(WHAT THE TASK REQUIRES): Transcribe the whole listing below without changing a word, but leave out every image.

(COLLECTED DATA):
________________________________________
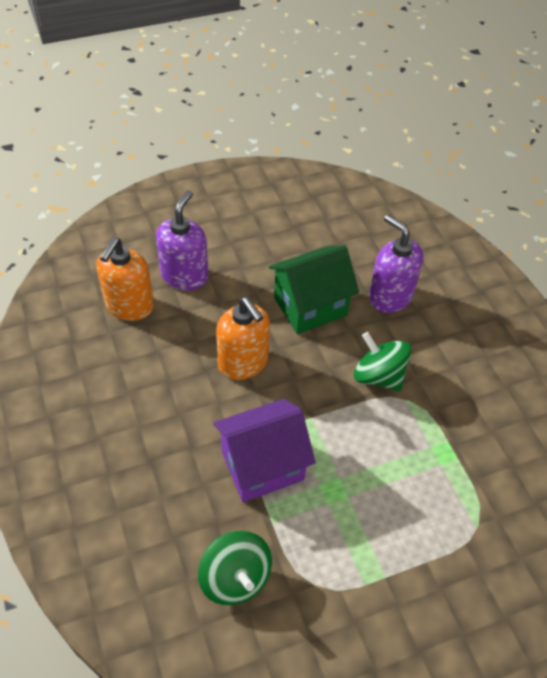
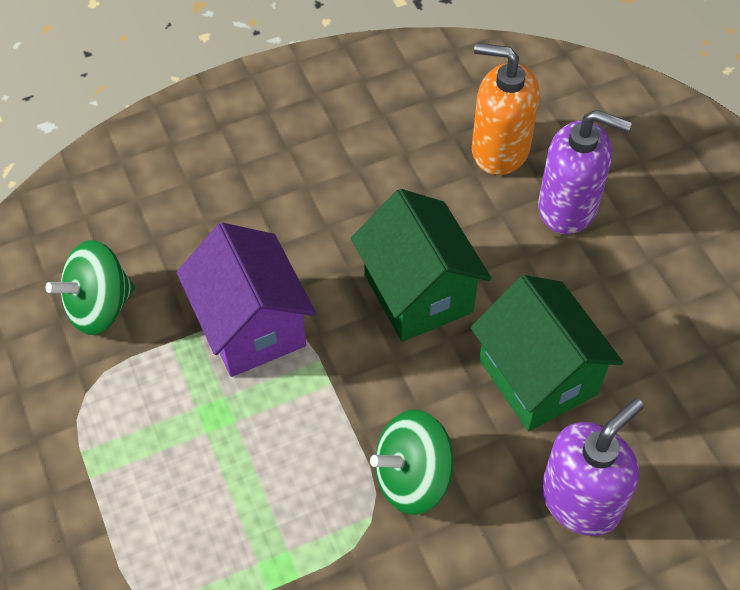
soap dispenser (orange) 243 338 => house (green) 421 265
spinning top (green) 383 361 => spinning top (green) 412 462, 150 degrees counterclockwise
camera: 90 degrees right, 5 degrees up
________________________________________
(COMPLETED TASK):
soap dispenser (orange) 243 338 => house (green) 421 265
spinning top (green) 383 361 => spinning top (green) 412 462, 150 degrees counterclockwise
camera: 90 degrees right, 5 degrees up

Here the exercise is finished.